Records provided:
------------------------------

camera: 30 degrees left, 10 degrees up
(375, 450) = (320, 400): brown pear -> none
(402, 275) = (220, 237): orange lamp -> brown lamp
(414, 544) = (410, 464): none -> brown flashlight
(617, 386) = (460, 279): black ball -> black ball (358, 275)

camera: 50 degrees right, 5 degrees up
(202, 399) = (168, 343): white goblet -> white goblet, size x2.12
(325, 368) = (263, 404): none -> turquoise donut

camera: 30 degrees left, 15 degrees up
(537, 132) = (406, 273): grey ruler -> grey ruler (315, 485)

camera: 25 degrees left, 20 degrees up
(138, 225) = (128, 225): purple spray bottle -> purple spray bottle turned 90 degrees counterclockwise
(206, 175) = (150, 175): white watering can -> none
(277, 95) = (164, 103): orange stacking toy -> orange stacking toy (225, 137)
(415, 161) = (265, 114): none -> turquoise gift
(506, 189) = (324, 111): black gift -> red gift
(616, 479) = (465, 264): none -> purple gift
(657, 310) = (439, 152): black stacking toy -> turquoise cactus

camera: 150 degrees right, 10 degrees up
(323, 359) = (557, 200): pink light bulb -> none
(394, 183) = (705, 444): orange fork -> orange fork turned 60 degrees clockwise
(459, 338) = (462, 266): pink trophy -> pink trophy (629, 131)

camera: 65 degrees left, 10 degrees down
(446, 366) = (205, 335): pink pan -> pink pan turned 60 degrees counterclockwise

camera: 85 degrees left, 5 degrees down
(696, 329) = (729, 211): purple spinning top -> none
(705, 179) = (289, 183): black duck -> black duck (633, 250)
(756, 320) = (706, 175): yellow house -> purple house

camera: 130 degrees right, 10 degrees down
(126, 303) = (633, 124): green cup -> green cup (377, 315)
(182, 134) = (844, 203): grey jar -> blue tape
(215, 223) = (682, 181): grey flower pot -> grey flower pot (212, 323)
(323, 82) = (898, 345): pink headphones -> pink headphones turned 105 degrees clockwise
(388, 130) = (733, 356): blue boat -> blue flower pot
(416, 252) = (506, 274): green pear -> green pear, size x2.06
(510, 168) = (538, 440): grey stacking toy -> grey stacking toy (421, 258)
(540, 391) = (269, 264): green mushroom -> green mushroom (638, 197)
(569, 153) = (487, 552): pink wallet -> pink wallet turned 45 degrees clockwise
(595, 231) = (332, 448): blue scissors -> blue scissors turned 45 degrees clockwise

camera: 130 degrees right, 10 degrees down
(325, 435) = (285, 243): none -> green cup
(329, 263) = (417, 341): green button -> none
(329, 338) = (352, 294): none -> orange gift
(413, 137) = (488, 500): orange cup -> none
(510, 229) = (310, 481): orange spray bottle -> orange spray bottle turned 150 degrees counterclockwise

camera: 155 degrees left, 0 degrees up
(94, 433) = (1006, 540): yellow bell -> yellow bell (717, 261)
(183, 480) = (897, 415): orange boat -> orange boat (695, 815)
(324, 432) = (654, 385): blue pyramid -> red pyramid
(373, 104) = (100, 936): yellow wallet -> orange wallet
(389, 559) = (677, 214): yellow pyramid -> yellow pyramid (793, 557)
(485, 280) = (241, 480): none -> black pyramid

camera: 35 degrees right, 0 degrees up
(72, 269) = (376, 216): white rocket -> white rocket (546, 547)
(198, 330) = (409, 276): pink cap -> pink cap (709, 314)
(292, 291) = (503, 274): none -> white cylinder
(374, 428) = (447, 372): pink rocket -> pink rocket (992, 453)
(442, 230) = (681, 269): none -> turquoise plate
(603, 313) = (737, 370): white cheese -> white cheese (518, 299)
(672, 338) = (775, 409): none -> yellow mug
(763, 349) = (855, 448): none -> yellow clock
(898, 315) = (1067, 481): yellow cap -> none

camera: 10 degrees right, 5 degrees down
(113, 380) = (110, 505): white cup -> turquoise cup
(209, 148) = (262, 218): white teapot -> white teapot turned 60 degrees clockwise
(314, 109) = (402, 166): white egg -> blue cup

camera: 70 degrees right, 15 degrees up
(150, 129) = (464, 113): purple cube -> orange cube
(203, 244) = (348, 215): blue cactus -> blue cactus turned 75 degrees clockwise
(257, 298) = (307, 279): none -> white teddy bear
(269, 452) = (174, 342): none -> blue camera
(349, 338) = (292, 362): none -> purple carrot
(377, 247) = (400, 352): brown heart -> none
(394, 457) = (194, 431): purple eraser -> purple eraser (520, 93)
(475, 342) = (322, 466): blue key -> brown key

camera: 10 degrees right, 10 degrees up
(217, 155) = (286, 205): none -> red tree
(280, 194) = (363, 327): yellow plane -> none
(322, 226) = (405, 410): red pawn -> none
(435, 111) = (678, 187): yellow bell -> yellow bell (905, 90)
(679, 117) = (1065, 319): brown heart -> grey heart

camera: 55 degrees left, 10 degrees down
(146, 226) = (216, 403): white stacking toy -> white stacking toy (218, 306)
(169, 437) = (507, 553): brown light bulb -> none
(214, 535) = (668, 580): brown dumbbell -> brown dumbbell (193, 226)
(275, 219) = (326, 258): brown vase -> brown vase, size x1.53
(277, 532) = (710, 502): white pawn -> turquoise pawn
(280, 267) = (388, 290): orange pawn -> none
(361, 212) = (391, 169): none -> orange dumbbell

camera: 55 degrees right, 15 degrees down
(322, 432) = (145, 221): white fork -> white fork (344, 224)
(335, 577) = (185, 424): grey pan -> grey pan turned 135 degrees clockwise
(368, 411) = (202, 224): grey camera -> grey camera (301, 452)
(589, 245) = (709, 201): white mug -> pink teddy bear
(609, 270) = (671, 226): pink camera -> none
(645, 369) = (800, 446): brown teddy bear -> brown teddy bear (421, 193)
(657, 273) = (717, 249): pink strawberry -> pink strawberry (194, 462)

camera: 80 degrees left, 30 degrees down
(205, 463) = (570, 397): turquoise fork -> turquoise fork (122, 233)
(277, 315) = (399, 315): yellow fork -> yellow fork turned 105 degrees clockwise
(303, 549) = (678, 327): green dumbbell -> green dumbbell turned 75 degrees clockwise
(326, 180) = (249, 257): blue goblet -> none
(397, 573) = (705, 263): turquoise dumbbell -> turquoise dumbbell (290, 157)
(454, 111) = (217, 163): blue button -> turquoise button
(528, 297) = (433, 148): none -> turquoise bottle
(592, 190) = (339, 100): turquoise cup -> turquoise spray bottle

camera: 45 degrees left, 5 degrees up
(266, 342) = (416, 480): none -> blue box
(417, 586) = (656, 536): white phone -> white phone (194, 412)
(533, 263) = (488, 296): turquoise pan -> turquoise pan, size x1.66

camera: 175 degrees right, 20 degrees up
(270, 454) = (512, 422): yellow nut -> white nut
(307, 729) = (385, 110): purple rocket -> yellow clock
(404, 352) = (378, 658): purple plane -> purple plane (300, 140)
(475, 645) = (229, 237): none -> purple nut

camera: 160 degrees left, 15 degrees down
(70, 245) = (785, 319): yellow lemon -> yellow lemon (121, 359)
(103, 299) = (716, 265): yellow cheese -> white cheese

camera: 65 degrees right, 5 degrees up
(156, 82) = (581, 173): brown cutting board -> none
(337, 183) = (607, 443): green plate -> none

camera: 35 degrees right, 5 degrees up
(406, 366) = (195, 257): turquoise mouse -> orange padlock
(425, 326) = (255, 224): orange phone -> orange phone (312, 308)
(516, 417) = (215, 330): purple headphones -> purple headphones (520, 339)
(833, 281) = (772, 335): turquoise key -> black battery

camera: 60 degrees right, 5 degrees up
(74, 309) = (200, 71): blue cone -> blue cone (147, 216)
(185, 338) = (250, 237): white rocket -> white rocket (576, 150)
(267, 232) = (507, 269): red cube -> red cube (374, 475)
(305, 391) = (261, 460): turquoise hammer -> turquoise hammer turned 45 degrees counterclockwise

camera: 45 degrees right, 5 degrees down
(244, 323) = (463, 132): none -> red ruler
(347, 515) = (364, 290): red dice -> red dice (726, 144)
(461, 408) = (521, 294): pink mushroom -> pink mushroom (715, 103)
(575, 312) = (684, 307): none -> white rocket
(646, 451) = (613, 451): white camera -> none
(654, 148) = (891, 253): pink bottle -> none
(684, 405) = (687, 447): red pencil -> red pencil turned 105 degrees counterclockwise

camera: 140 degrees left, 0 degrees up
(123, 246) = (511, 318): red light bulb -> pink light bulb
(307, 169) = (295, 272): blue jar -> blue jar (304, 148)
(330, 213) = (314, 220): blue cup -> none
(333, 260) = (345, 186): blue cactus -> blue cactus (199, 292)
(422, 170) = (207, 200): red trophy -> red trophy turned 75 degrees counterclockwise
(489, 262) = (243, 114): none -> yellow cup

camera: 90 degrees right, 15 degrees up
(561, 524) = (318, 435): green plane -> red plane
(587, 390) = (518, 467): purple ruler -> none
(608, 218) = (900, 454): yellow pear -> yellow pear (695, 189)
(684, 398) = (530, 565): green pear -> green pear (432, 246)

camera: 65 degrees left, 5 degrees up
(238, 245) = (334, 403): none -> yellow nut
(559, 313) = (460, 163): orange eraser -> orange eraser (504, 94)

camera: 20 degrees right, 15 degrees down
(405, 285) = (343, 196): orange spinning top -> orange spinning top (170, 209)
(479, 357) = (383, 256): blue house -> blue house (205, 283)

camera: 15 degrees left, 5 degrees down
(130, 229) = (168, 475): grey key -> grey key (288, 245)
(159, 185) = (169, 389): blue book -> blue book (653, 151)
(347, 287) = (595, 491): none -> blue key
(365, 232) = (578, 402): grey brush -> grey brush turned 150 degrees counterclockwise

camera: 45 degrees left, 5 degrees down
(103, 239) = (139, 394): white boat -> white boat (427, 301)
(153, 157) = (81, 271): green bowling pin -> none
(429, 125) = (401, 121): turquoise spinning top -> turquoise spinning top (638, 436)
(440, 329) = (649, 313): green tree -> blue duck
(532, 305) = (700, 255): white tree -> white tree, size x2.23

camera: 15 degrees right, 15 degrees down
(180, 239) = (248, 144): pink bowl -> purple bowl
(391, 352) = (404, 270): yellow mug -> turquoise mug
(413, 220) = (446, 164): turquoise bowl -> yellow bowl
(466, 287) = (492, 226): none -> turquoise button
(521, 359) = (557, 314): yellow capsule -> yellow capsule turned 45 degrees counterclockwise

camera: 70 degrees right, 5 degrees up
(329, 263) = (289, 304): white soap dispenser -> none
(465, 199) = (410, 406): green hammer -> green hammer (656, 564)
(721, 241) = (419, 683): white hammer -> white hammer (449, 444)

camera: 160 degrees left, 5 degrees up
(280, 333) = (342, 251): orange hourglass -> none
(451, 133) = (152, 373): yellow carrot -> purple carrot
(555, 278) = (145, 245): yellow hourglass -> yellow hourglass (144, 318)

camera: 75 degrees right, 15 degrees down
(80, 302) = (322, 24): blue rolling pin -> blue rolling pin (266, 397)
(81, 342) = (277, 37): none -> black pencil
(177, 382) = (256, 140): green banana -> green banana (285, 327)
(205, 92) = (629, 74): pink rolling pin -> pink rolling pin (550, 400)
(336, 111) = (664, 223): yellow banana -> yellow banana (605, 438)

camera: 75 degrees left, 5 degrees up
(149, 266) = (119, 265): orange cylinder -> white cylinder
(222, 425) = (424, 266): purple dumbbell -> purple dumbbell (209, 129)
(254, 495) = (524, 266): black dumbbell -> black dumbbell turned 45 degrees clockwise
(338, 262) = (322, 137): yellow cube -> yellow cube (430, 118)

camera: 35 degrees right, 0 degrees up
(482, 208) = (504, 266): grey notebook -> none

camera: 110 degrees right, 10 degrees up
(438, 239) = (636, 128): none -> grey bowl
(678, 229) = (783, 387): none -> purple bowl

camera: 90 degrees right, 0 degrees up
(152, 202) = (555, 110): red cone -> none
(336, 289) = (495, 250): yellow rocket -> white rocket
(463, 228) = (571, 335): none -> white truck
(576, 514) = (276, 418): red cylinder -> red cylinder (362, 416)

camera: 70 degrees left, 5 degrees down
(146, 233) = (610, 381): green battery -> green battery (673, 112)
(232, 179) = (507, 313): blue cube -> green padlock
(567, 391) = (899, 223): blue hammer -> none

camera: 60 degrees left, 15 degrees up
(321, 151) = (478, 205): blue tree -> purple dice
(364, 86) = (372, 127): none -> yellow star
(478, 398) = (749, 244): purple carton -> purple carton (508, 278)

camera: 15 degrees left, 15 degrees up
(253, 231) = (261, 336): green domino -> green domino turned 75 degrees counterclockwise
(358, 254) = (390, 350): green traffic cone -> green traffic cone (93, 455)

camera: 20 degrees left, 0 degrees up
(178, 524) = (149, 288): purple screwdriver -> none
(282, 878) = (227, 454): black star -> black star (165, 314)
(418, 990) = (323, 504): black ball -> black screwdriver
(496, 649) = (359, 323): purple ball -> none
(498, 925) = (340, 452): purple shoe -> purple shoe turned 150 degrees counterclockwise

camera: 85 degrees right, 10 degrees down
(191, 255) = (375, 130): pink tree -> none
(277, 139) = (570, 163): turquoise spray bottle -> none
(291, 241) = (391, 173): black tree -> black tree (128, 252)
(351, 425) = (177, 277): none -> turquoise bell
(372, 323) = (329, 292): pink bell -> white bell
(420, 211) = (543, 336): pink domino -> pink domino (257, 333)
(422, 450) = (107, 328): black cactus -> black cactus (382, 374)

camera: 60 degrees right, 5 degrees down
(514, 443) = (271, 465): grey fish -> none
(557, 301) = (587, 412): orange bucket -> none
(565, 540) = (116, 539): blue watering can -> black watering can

------------------------------

Task to complete: Would you print, exactly as written, every line above from the one holding "(368, 411) = (202, 224): grey" through the one holding "camera: 80 degrees left, 30 degrees down", with both included and no other lines?

Answer to the exercise:
(368, 411) = (202, 224): grey camera -> grey camera (301, 452)
(589, 245) = (709, 201): white mug -> pink teddy bear
(609, 270) = (671, 226): pink camera -> none
(645, 369) = (800, 446): brown teddy bear -> brown teddy bear (421, 193)
(657, 273) = (717, 249): pink strawberry -> pink strawberry (194, 462)

camera: 80 degrees left, 30 degrees down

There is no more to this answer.